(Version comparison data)
-*-*-

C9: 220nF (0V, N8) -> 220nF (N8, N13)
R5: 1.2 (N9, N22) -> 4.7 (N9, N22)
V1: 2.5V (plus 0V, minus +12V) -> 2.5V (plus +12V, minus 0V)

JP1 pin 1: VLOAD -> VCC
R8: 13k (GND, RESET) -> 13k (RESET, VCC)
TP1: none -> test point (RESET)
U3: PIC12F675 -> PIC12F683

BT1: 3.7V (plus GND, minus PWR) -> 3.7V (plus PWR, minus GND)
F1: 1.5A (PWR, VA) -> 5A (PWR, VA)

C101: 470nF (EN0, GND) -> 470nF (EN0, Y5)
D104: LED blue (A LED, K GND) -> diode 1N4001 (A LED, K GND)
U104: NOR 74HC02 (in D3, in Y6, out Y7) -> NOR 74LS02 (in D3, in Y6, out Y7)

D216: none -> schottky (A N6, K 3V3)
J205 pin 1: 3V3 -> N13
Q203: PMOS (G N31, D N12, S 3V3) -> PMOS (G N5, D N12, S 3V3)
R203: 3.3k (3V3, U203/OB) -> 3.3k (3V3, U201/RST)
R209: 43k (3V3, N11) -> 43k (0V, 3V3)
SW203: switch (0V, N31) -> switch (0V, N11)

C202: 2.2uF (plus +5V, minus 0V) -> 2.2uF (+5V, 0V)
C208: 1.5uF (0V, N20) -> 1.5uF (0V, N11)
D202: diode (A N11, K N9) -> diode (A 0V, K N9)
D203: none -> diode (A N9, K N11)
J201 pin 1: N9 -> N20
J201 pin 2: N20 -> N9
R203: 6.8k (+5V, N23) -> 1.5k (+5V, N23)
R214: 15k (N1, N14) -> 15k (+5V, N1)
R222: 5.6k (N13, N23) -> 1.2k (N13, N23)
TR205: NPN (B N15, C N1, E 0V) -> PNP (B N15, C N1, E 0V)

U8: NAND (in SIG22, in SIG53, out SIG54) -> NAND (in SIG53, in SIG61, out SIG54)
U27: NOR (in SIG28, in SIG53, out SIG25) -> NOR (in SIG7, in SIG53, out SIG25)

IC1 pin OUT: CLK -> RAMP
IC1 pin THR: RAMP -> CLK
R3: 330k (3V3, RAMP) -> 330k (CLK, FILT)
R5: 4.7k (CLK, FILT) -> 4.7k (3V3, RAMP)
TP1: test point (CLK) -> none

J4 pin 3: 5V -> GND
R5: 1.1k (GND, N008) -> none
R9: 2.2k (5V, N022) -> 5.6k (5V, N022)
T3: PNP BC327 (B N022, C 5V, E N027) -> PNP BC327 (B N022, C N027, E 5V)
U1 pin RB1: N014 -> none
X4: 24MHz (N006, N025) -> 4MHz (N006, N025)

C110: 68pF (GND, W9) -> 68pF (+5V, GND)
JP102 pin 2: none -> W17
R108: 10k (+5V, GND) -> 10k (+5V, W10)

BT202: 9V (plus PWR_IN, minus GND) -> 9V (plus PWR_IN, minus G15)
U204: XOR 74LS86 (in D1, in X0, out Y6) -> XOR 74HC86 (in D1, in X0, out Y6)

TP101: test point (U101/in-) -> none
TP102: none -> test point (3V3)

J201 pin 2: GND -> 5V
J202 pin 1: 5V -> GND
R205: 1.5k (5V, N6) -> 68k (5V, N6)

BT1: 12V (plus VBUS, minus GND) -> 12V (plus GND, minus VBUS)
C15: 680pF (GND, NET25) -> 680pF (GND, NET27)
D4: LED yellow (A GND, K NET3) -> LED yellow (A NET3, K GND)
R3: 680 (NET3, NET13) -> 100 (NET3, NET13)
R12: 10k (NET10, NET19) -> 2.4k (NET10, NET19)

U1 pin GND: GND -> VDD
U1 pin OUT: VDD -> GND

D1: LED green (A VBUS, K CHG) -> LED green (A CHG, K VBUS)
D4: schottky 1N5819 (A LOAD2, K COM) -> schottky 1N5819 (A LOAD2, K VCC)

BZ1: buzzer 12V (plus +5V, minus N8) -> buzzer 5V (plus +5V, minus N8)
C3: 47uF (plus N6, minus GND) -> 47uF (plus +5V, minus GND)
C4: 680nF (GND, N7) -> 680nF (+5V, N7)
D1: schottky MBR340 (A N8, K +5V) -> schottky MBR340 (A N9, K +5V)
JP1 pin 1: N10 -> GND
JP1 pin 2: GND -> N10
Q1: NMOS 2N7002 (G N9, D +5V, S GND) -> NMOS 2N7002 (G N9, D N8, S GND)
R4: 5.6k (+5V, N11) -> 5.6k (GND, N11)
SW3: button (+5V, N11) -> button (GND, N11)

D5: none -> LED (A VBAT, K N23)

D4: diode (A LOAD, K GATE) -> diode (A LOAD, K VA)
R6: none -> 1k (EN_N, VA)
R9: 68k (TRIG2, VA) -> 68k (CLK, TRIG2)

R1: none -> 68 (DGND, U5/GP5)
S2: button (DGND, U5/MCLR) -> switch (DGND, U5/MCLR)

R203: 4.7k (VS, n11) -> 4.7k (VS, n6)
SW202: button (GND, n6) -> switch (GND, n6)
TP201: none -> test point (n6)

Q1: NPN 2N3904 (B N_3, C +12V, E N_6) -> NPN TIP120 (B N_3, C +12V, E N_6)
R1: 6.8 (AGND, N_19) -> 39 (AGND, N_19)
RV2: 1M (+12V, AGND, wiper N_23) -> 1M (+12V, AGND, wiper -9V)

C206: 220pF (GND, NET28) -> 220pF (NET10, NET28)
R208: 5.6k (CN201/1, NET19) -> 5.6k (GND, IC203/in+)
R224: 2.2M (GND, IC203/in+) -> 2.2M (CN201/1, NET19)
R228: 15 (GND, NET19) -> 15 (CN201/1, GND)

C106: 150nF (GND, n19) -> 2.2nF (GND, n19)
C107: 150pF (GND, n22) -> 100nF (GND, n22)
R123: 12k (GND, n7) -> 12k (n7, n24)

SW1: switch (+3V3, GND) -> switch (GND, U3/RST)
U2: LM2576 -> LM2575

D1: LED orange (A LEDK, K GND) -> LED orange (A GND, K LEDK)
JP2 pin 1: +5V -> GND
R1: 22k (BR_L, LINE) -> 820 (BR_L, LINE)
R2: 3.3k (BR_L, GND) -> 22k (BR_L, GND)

-*-*-

• Problem to work on
From the opening line of the data above, please print each line as written up to and including the line that contains "U104: NOR 74HC02", and nothing more.

• Response below
C9: 220nF (0V, N8) -> 220nF (N8, N13)
R5: 1.2 (N9, N22) -> 4.7 (N9, N22)
V1: 2.5V (plus 0V, minus +12V) -> 2.5V (plus +12V, minus 0V)

JP1 pin 1: VLOAD -> VCC
R8: 13k (GND, RESET) -> 13k (RESET, VCC)
TP1: none -> test point (RESET)
U3: PIC12F675 -> PIC12F683

BT1: 3.7V (plus GND, minus PWR) -> 3.7V (plus PWR, minus GND)
F1: 1.5A (PWR, VA) -> 5A (PWR, VA)

C101: 470nF (EN0, GND) -> 470nF (EN0, Y5)
D104: LED blue (A LED, K GND) -> diode 1N4001 (A LED, K GND)
U104: NOR 74HC02 (in D3, in Y6, out Y7) -> NOR 74LS02 (in D3, in Y6, out Y7)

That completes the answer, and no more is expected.